(Difference listings)
▬▬▬▬▬▬▬▬▬▬
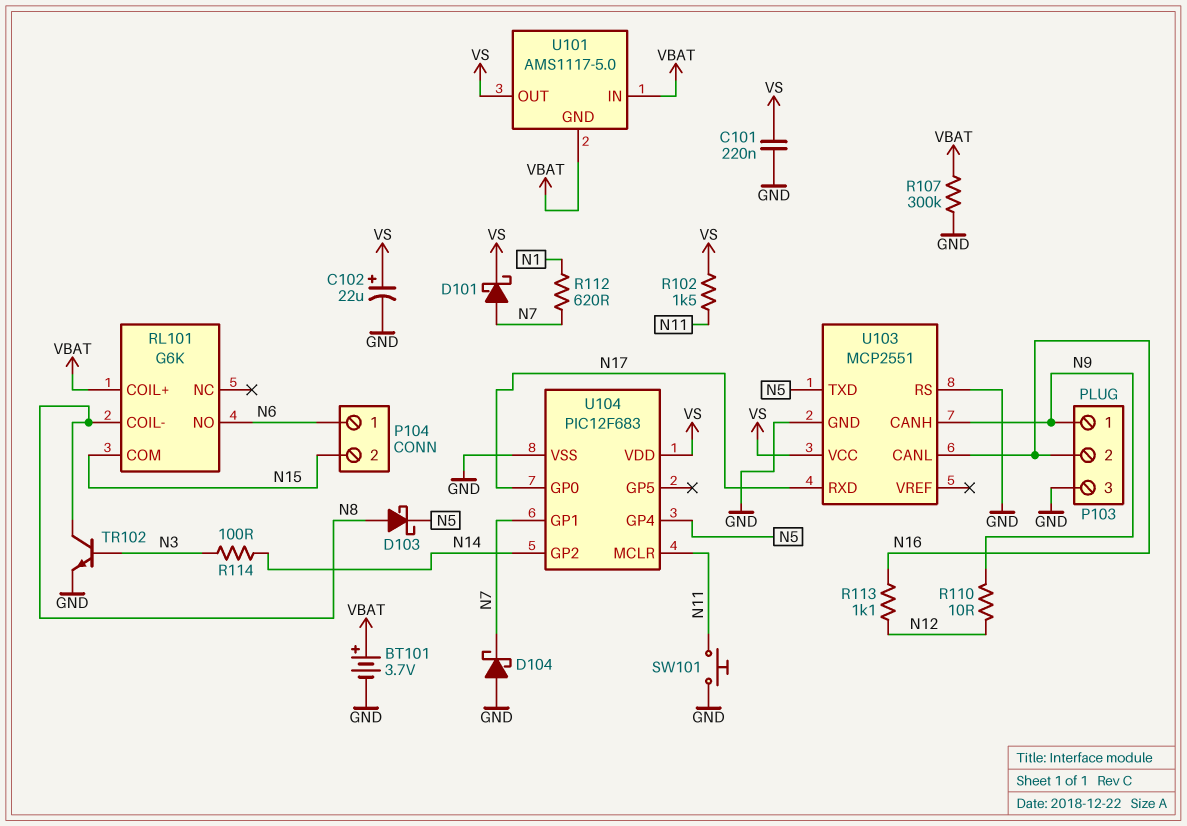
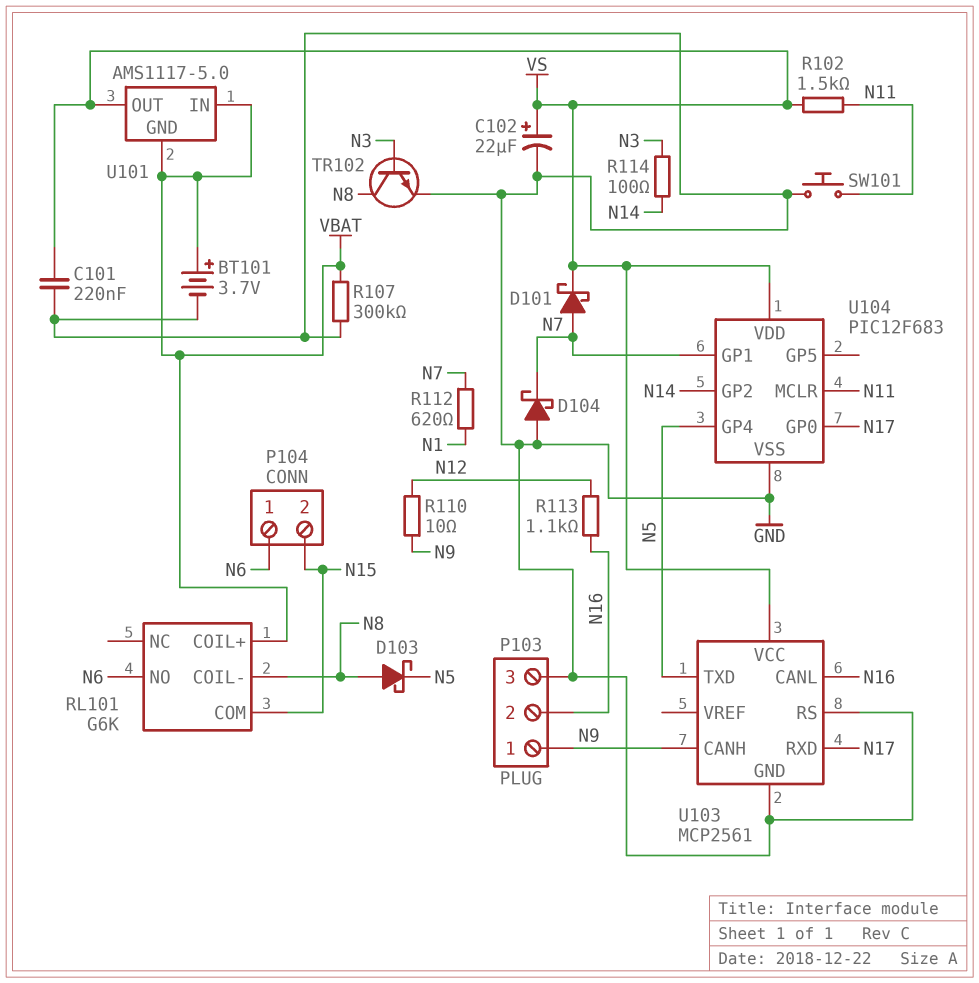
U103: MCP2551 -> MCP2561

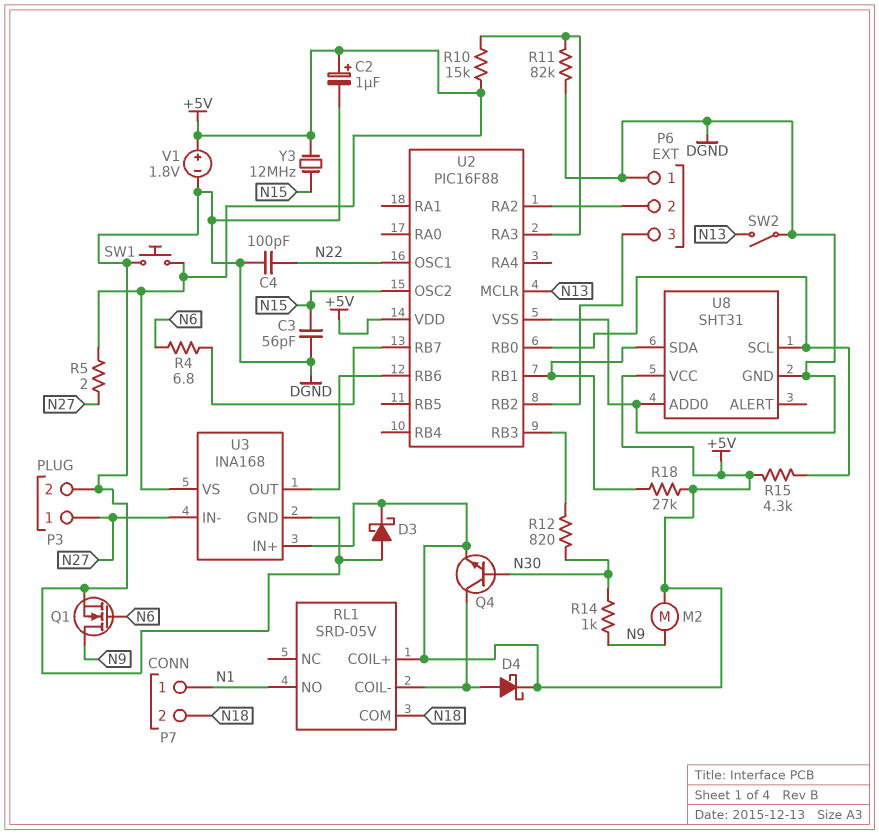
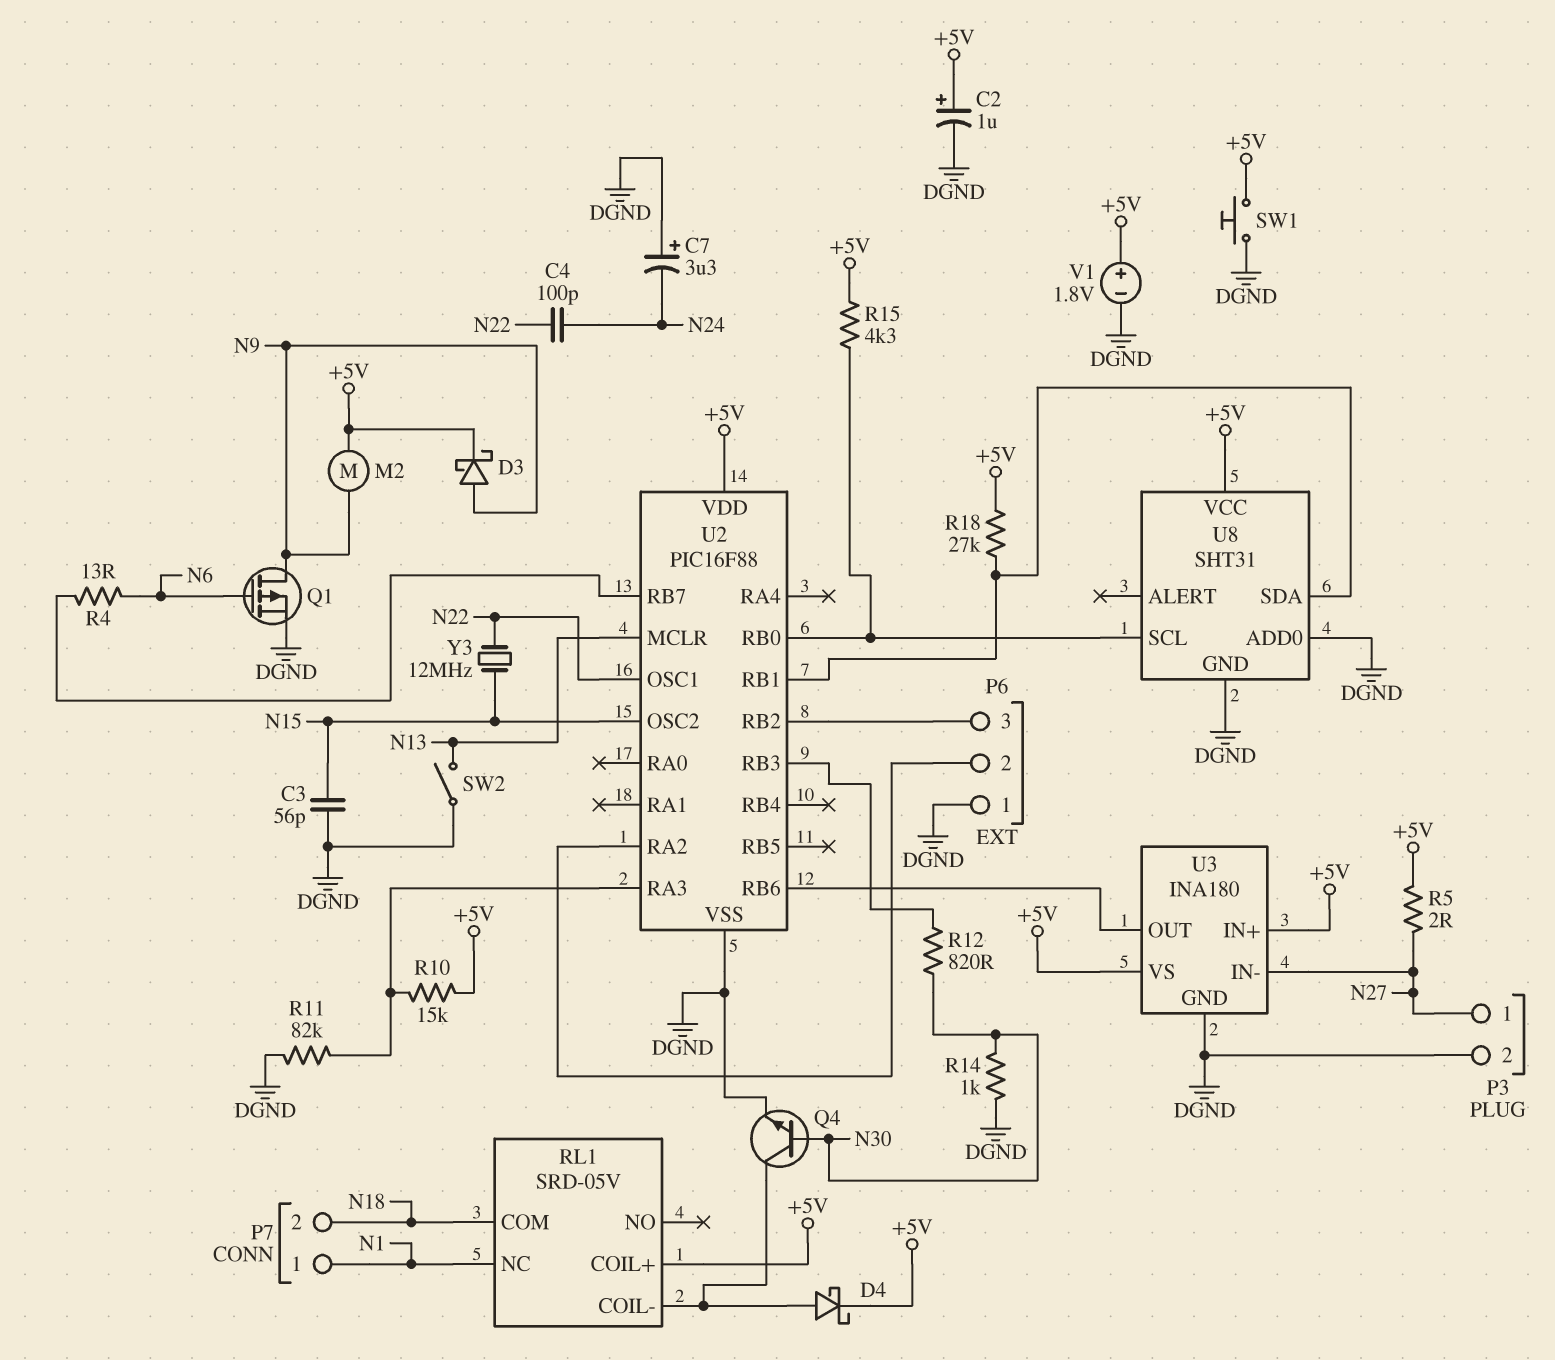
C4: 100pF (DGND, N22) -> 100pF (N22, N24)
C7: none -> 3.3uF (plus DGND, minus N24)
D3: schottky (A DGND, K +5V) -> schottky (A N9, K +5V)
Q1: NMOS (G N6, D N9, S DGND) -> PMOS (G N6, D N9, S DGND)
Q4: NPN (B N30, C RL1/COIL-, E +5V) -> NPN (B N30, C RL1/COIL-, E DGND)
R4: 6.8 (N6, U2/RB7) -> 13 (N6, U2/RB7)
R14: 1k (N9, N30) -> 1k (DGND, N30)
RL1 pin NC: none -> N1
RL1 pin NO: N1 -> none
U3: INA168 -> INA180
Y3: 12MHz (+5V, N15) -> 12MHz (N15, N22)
▬▬▬▬▬▬▬▬▬▬
Write the entries above out in full, exactly, with no images.

## Response box
U103: MCP2551 -> MCP2561

C4: 100pF (DGND, N22) -> 100pF (N22, N24)
C7: none -> 3.3uF (plus DGND, minus N24)
D3: schottky (A DGND, K +5V) -> schottky (A N9, K +5V)
Q1: NMOS (G N6, D N9, S DGND) -> PMOS (G N6, D N9, S DGND)
Q4: NPN (B N30, C RL1/COIL-, E +5V) -> NPN (B N30, C RL1/COIL-, E DGND)
R4: 6.8 (N6, U2/RB7) -> 13 (N6, U2/RB7)
R14: 1k (N9, N30) -> 1k (DGND, N30)
RL1 pin NC: none -> N1
RL1 pin NO: N1 -> none
U3: INA168 -> INA180
Y3: 12MHz (+5V, N15) -> 12MHz (N15, N22)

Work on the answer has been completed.